Edit difference data:
☆ ☆ ☆

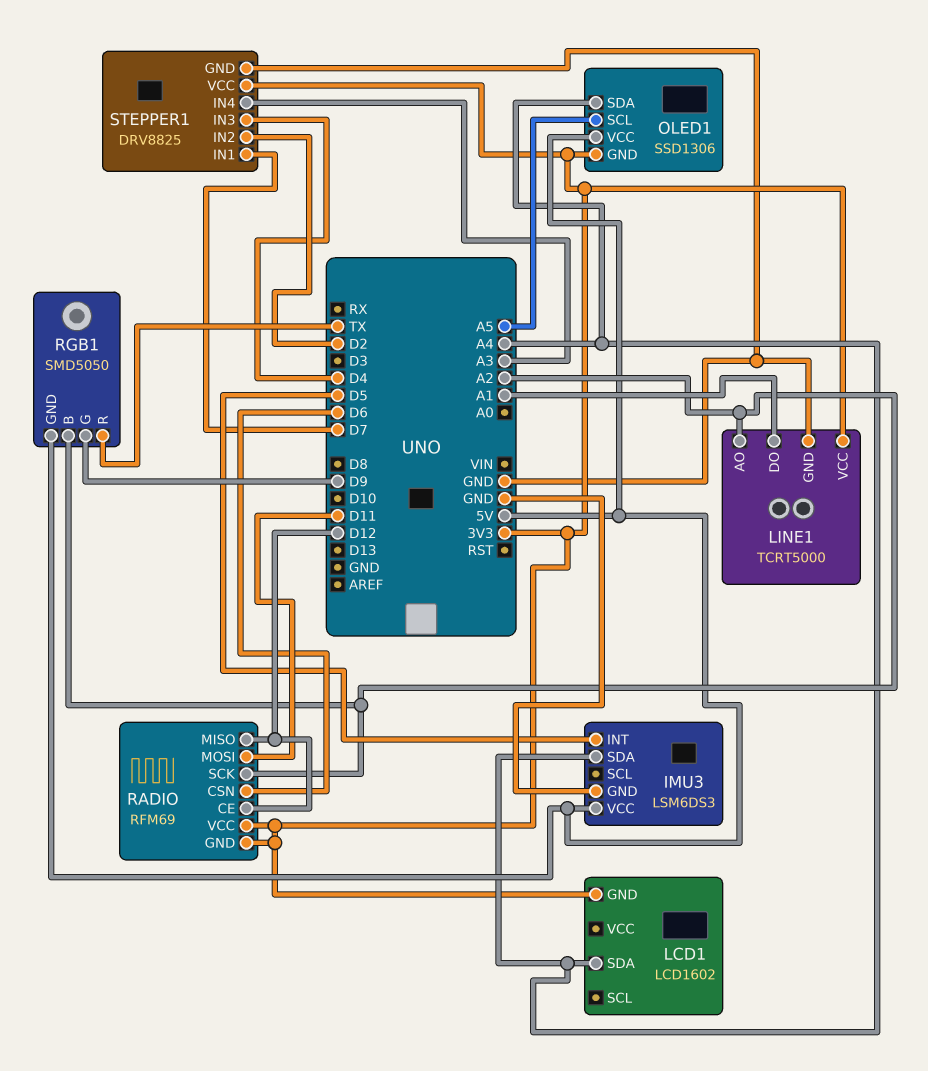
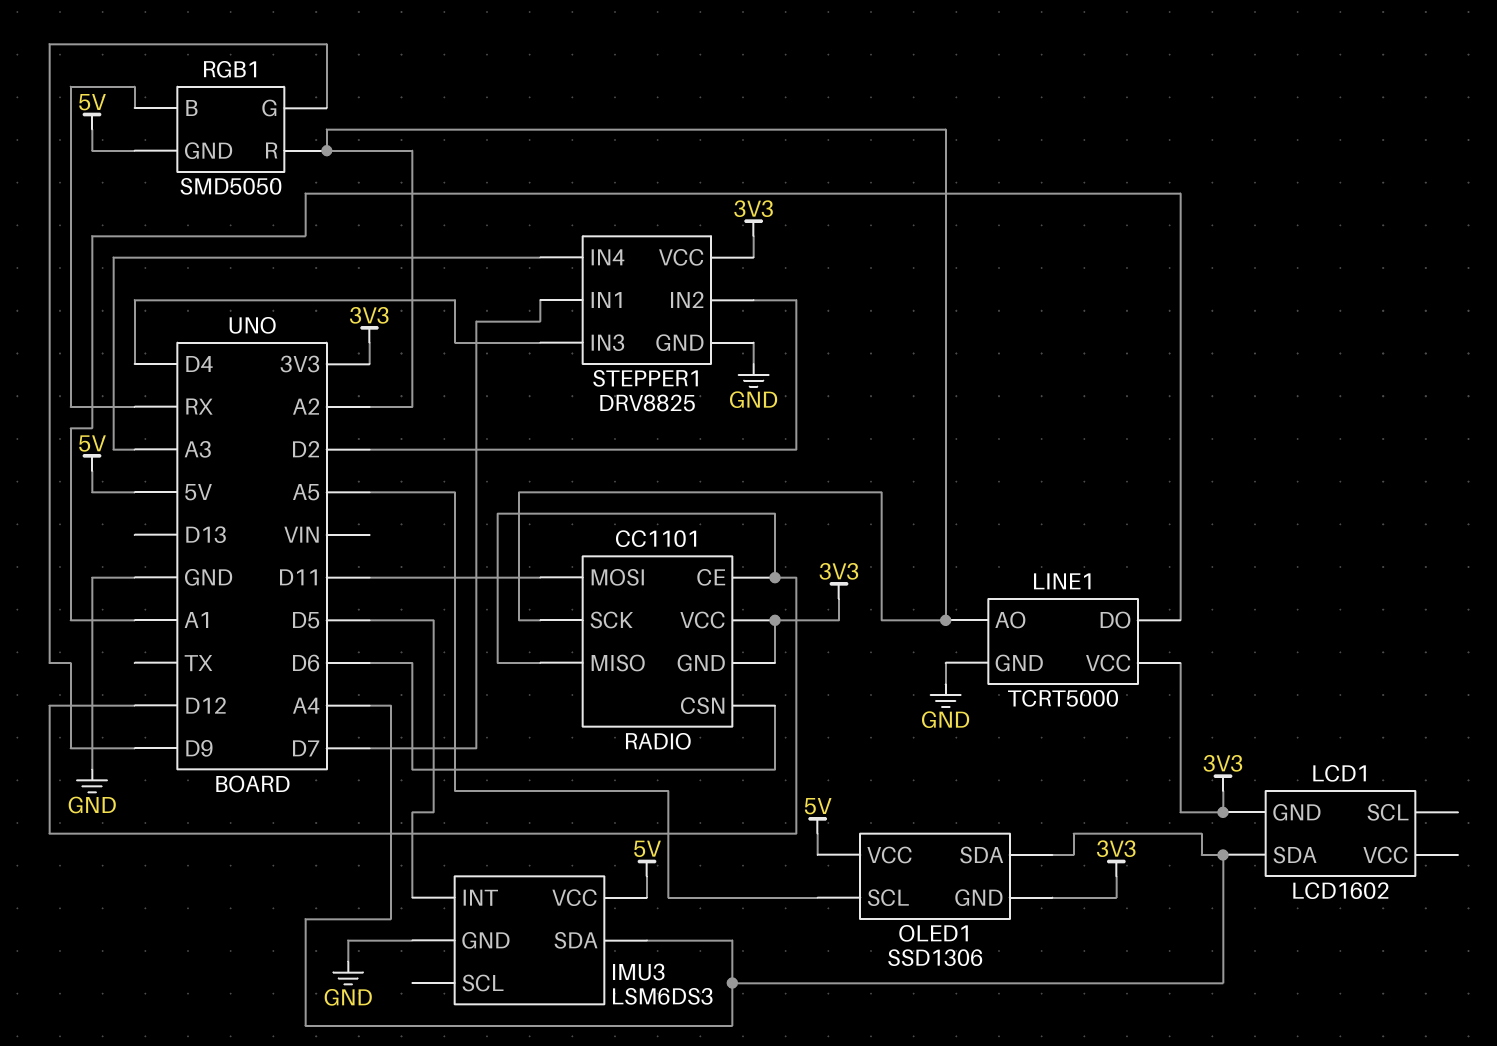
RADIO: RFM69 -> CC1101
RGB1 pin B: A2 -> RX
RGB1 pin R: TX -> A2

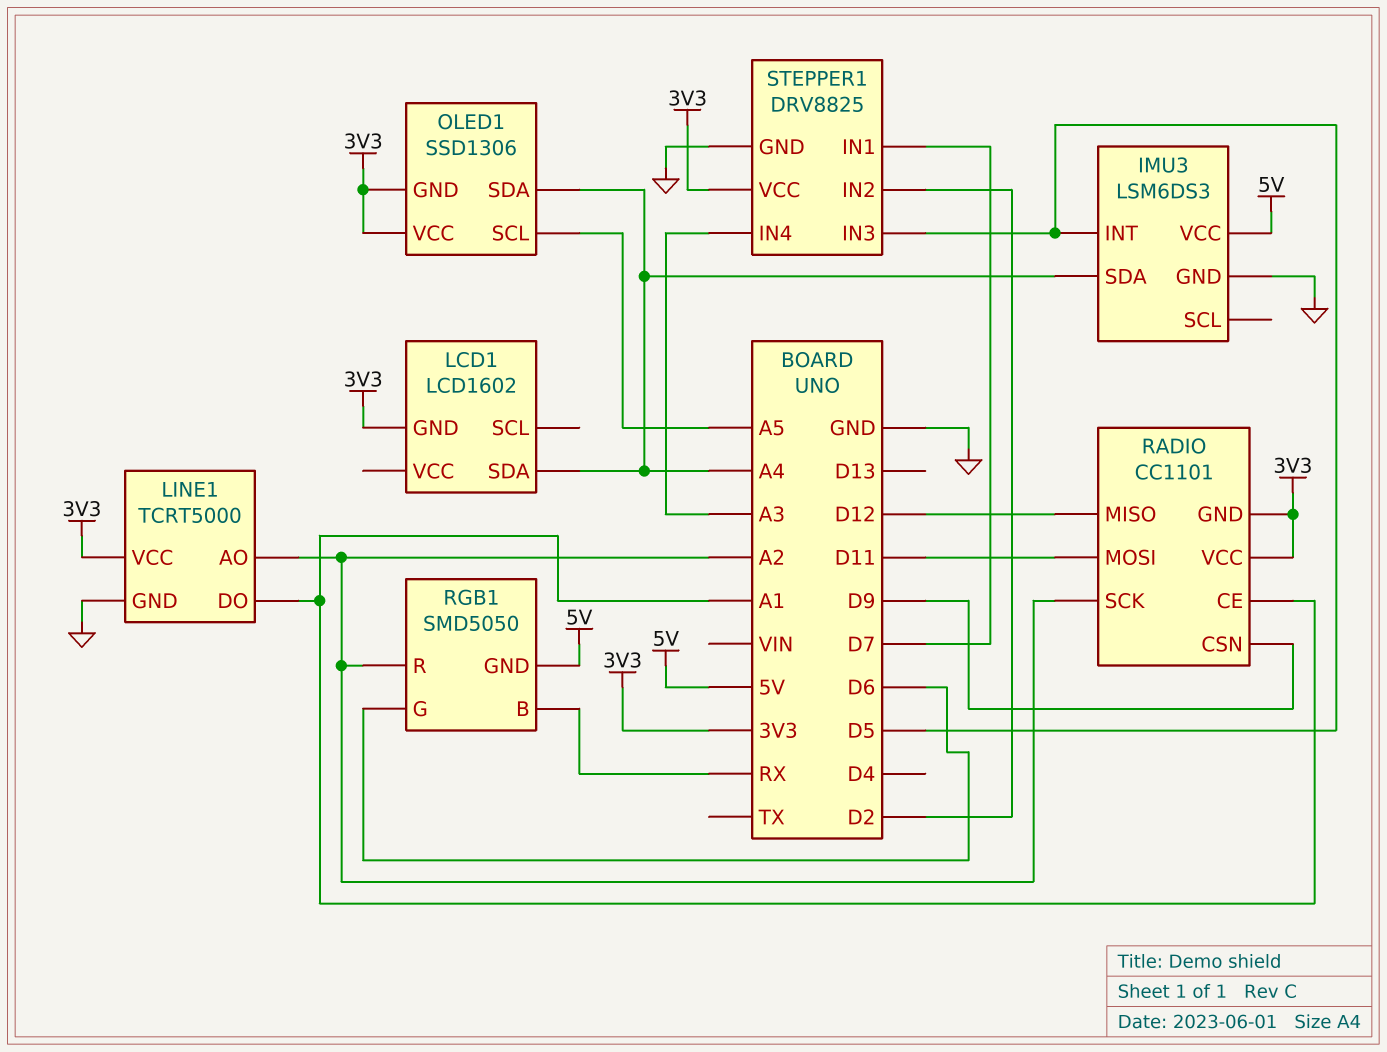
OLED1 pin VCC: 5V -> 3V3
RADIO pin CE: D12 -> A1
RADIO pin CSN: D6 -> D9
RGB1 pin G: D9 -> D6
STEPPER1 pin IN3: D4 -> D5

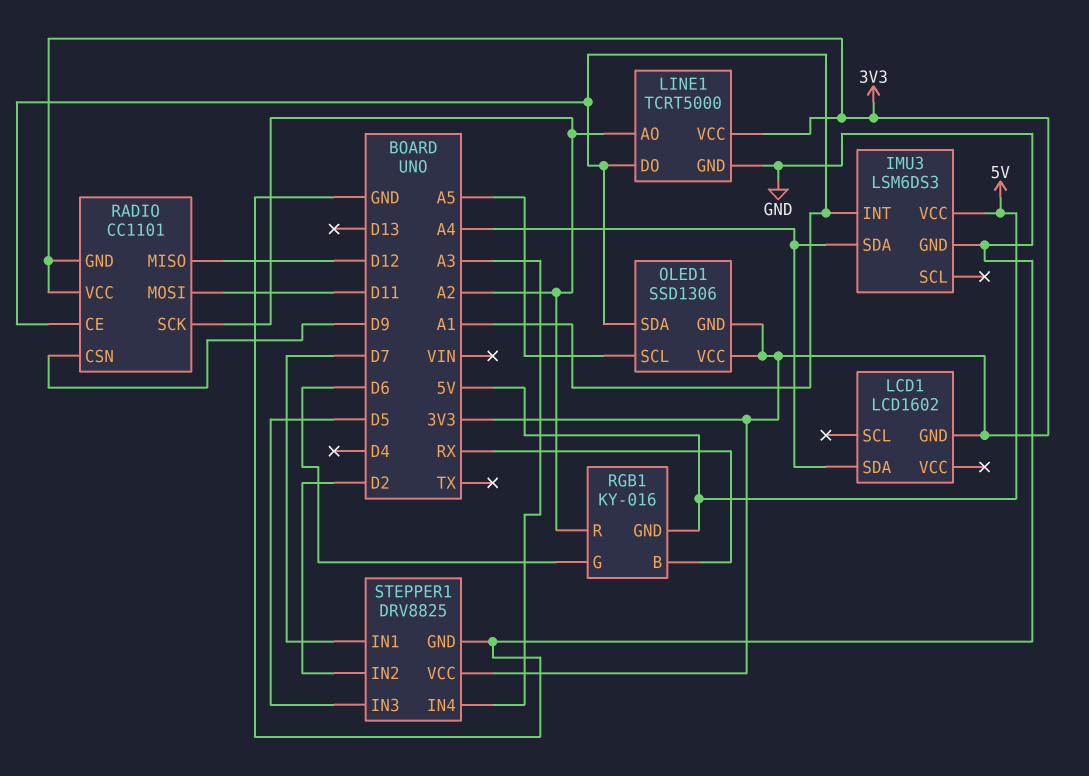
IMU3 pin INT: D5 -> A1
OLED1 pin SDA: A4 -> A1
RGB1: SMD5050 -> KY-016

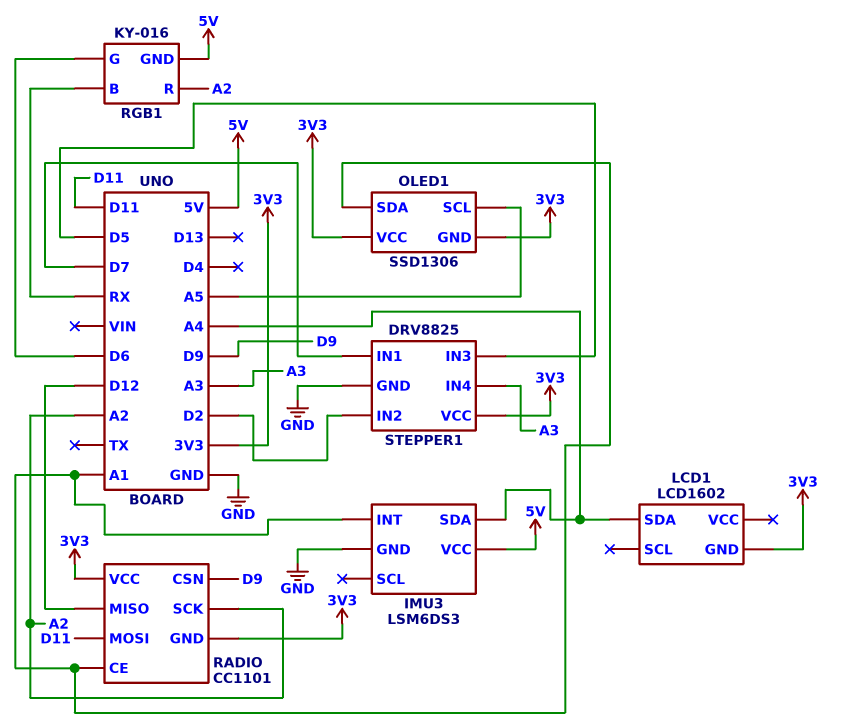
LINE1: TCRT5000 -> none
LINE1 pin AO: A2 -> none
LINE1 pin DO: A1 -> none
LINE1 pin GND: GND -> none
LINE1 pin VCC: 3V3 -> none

☆ ☆ ☆

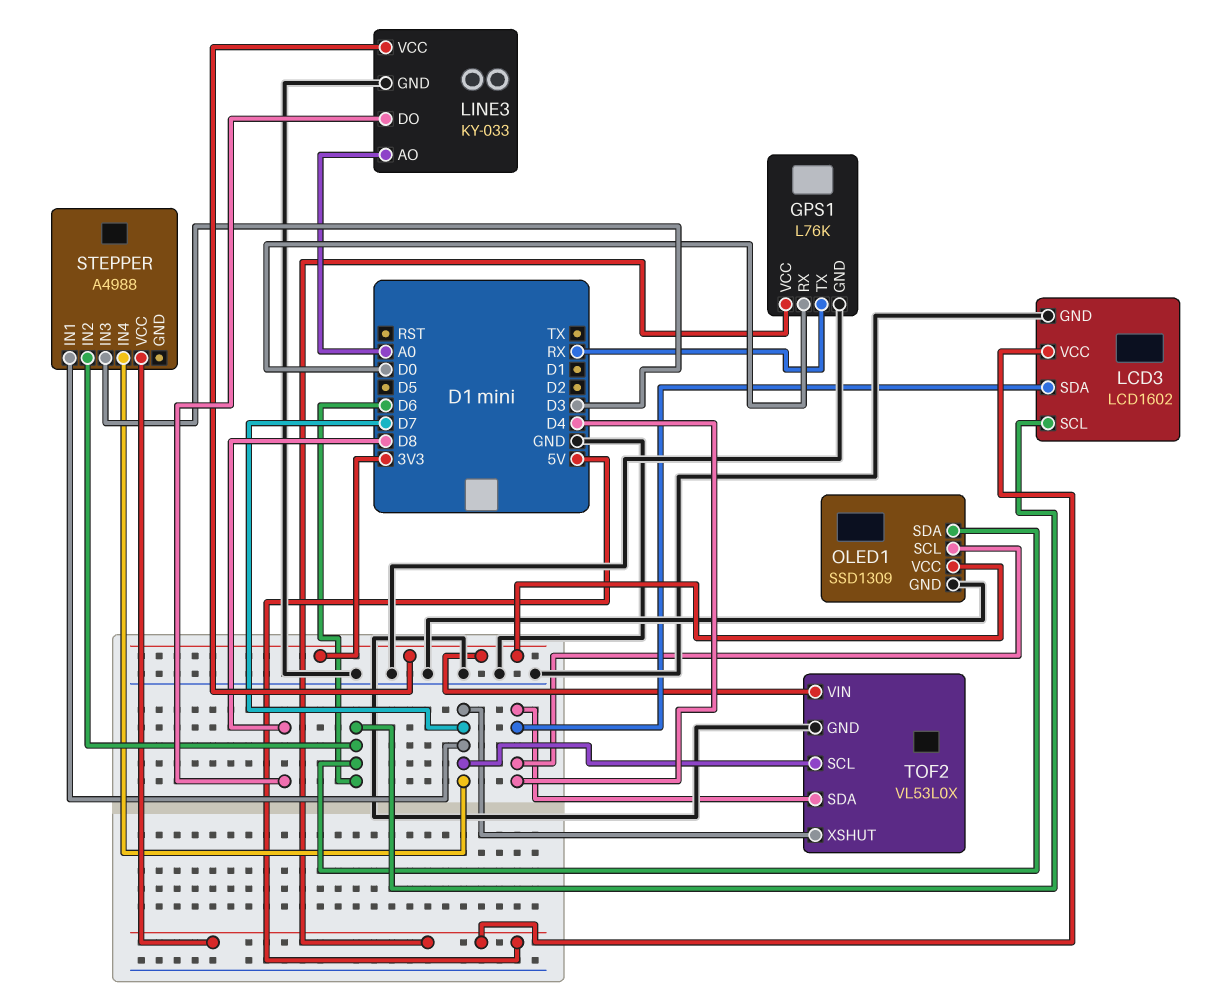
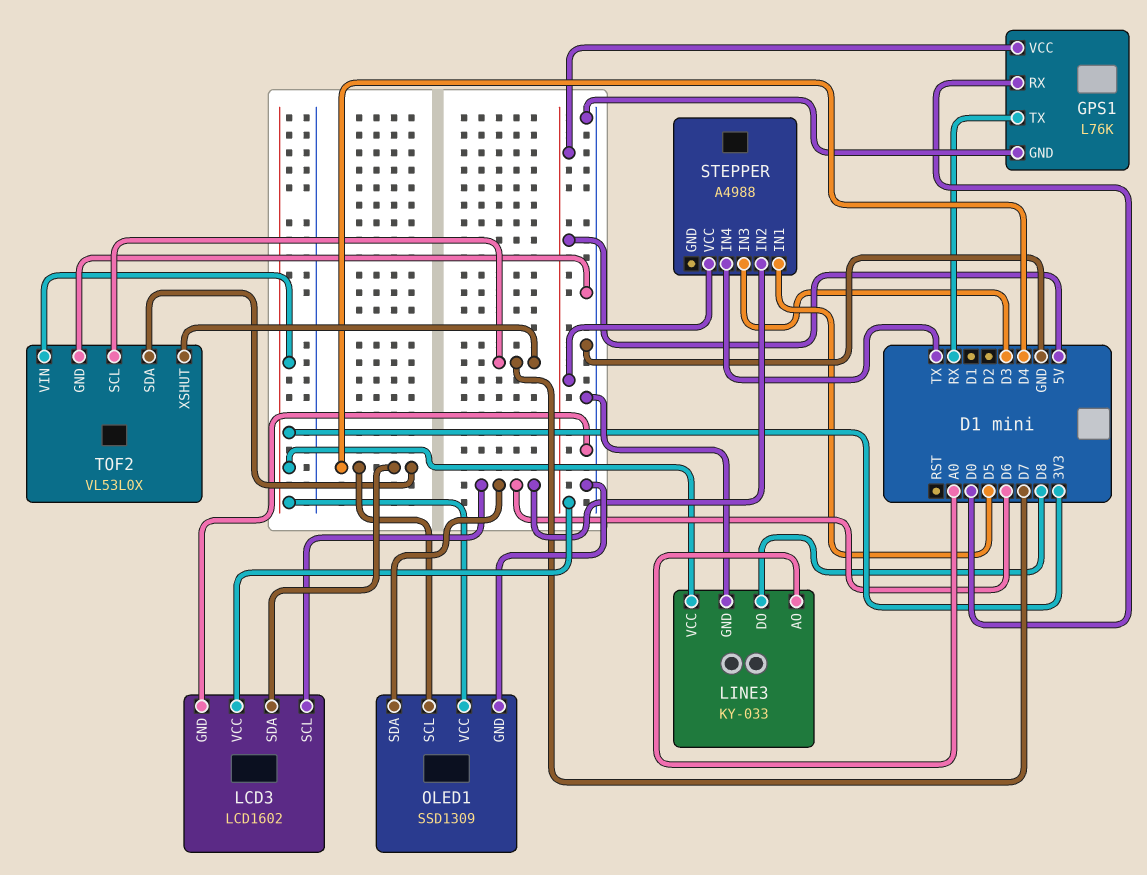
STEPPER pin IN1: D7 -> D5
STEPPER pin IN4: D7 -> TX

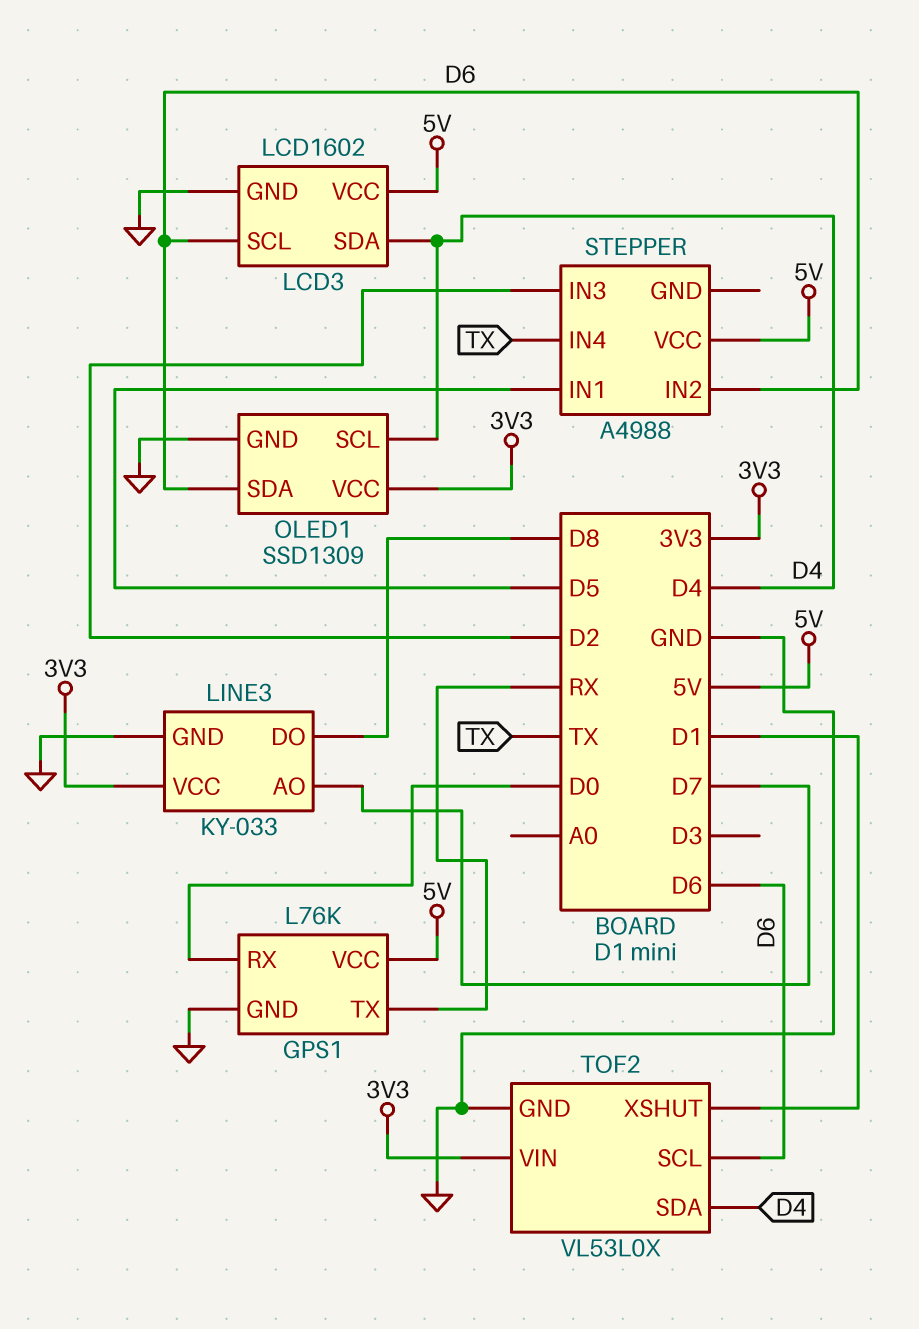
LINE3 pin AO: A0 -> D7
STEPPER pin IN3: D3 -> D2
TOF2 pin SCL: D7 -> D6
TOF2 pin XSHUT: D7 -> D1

☆ ☆ ☆

### Task prompt:
Excerpt from the records above: set down only the lines from the one that contains "RGB1 pin R: TX -> A2" through the one that contains "LINE1 pin AO: A2 -> none", inclusive, word for word. Pictures stay out.

### Exercise response:
RGB1 pin R: TX -> A2

OLED1 pin VCC: 5V -> 3V3
RADIO pin CE: D12 -> A1
RADIO pin CSN: D6 -> D9
RGB1 pin G: D9 -> D6
STEPPER1 pin IN3: D4 -> D5

IMU3 pin INT: D5 -> A1
OLED1 pin SDA: A4 -> A1
RGB1: SMD5050 -> KY-016

LINE1: TCRT5000 -> none
LINE1 pin AO: A2 -> none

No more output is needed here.